◆ Task description: In the listing below, find the line containing "exchanged | pink_bottle" and the line containing "missing | black_bottle". Repeat exactly those two lines and every line between them.

◆ Excerpted records:
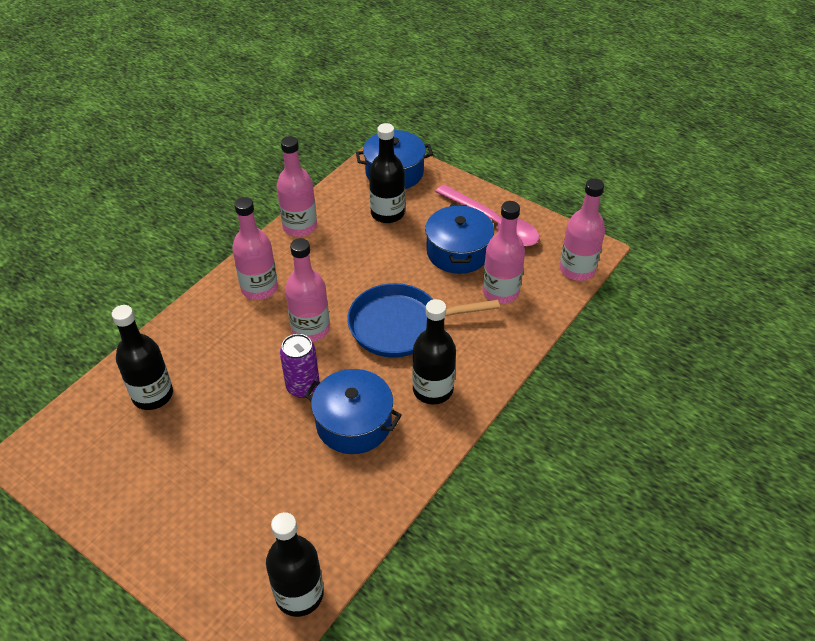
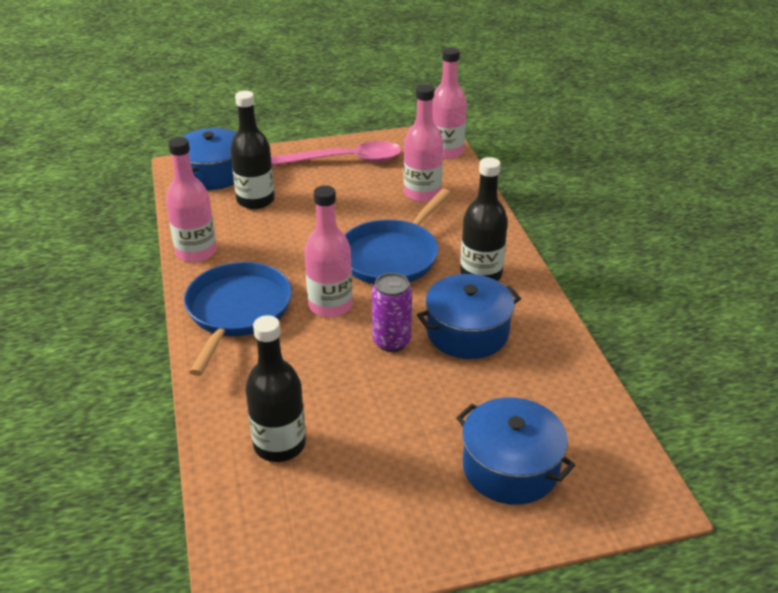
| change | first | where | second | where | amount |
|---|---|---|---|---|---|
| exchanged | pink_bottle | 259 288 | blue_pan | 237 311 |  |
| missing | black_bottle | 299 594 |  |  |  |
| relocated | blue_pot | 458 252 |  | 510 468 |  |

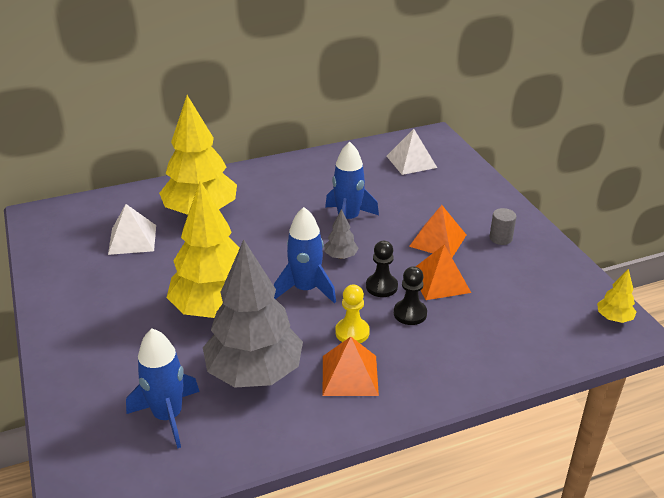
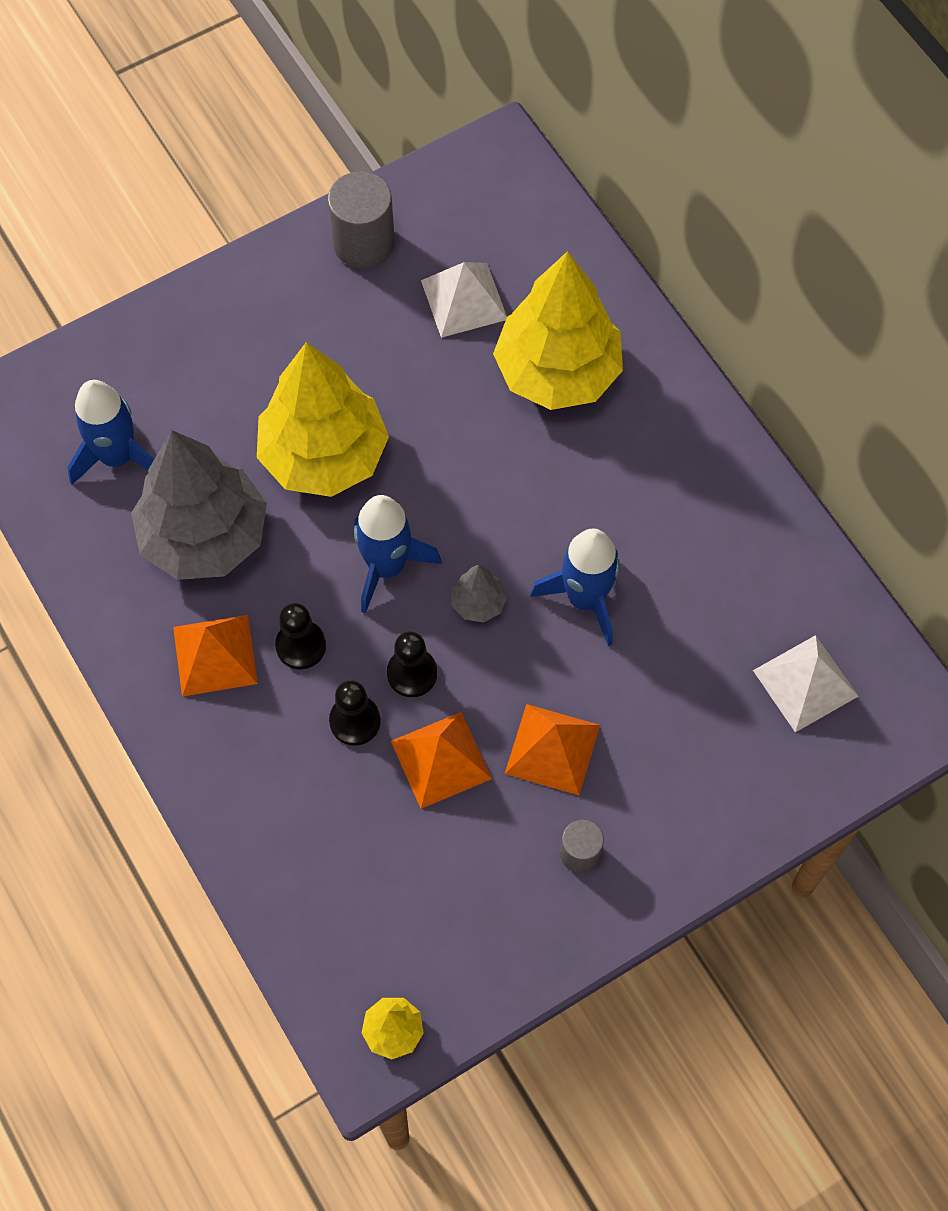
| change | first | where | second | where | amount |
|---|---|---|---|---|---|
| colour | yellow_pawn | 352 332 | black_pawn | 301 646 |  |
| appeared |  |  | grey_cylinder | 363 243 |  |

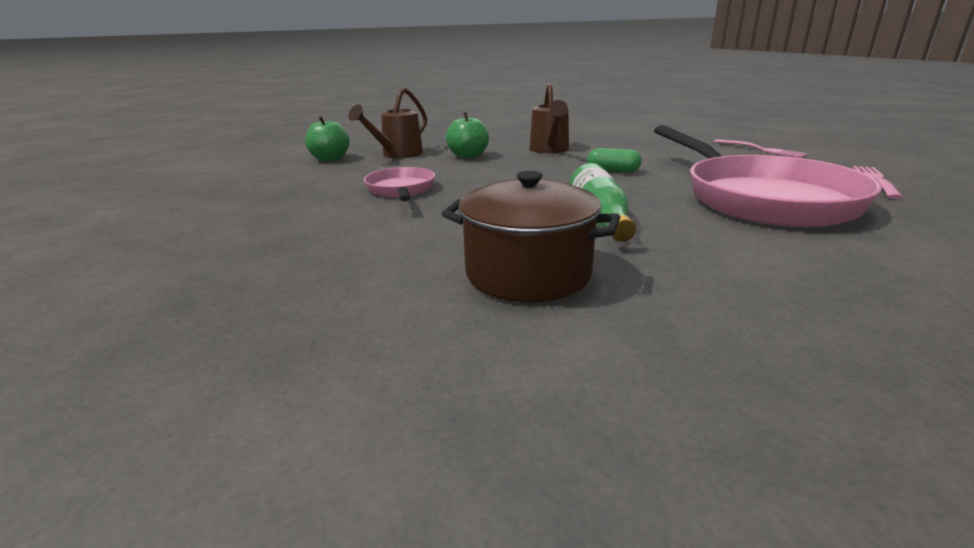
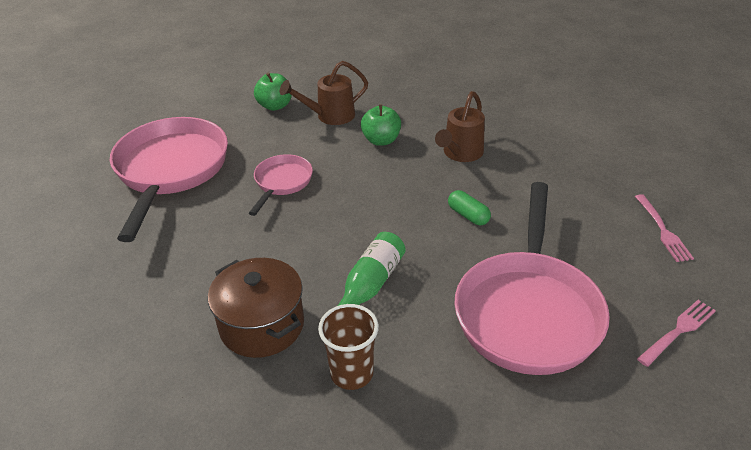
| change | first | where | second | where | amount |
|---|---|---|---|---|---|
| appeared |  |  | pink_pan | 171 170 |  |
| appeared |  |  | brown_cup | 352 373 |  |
...
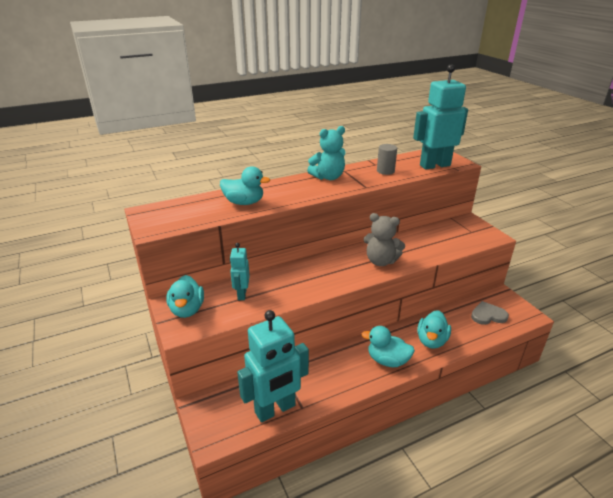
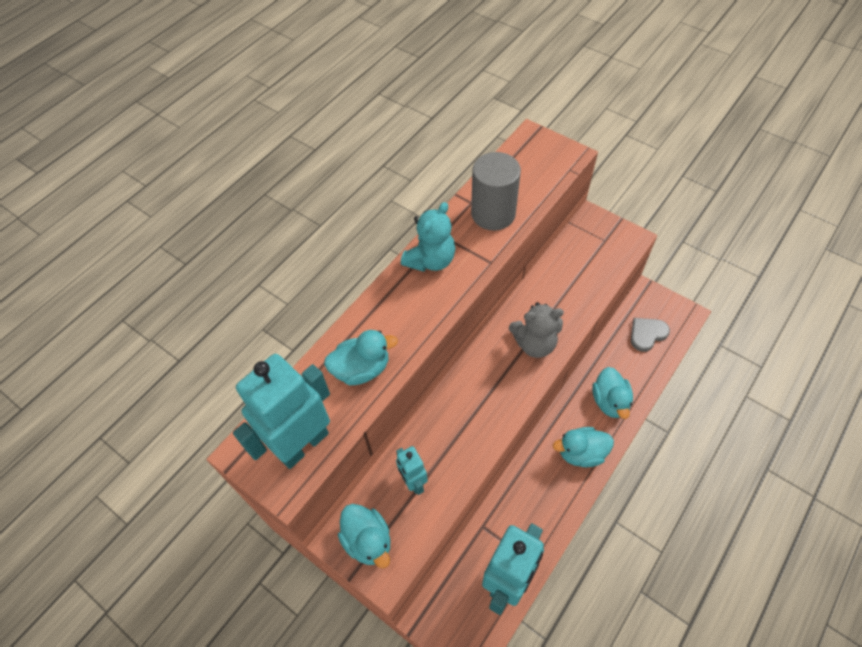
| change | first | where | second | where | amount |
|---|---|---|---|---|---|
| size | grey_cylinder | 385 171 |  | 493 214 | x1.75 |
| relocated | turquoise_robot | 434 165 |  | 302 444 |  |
* * *
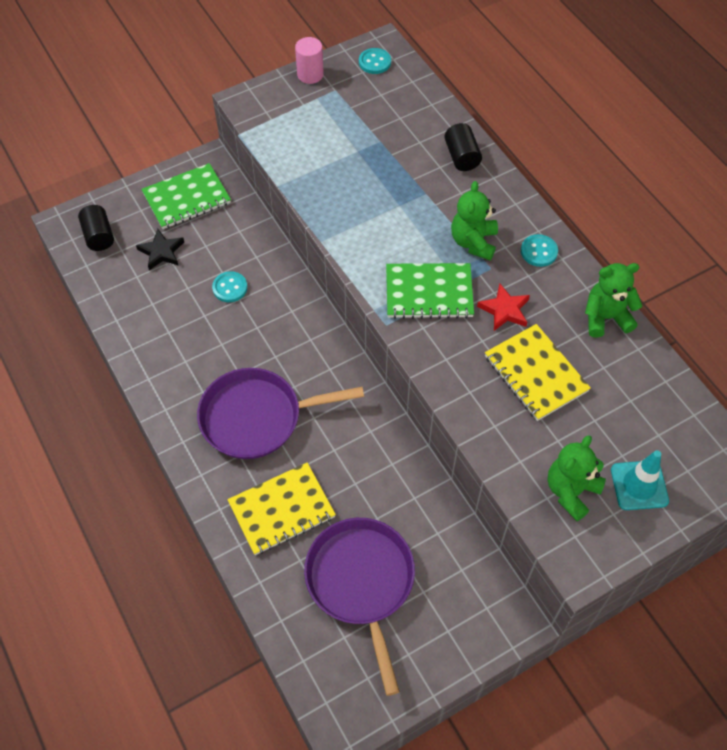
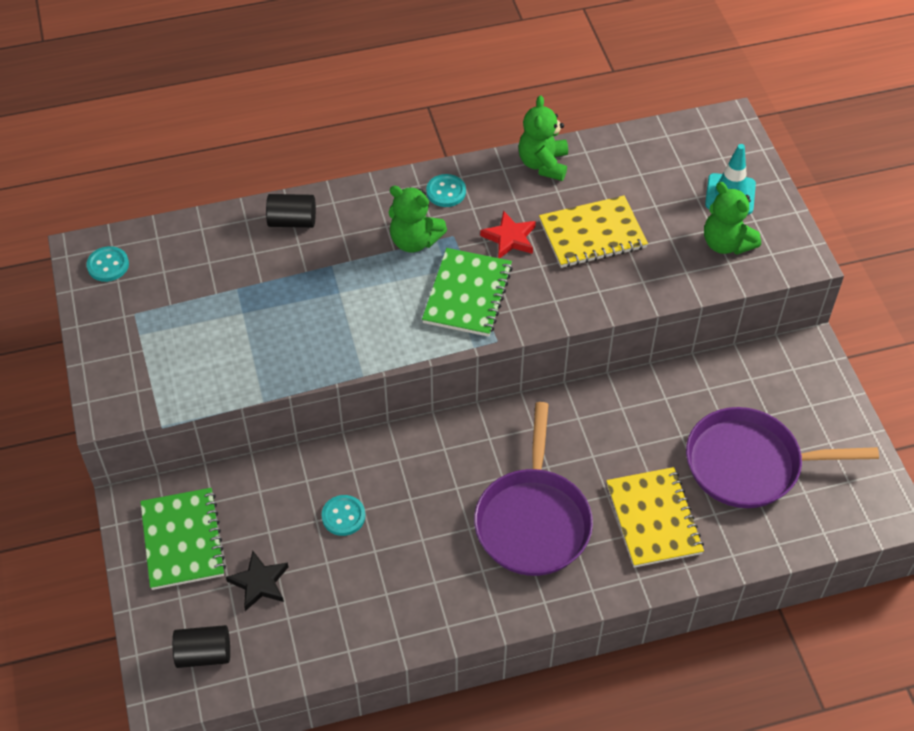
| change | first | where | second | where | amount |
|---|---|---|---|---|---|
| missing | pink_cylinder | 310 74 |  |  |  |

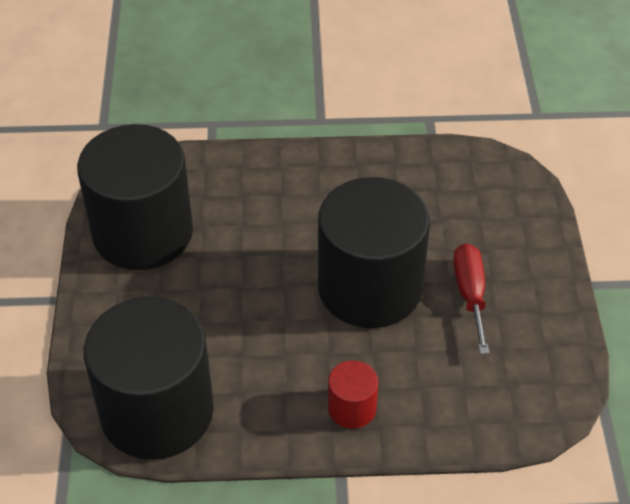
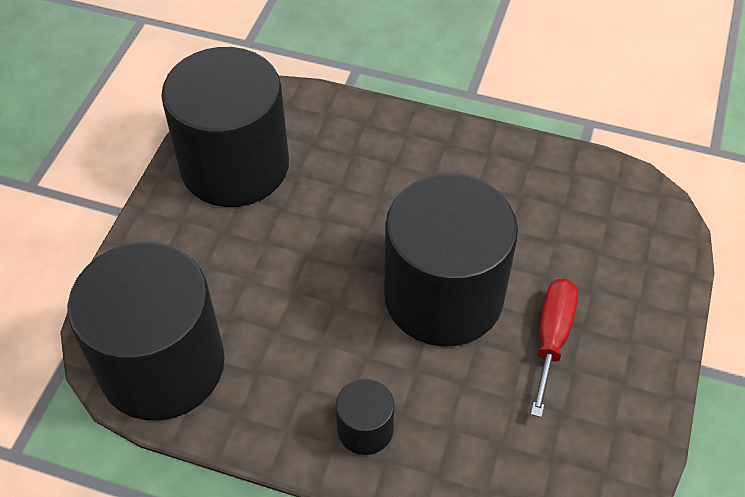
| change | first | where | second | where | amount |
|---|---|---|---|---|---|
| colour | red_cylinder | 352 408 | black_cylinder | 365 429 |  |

◆ Task result:
| exchanged | pink_bottle | 259 288 | blue_pan | 237 311 |  |
| missing | black_bottle | 299 594 |  |  |  |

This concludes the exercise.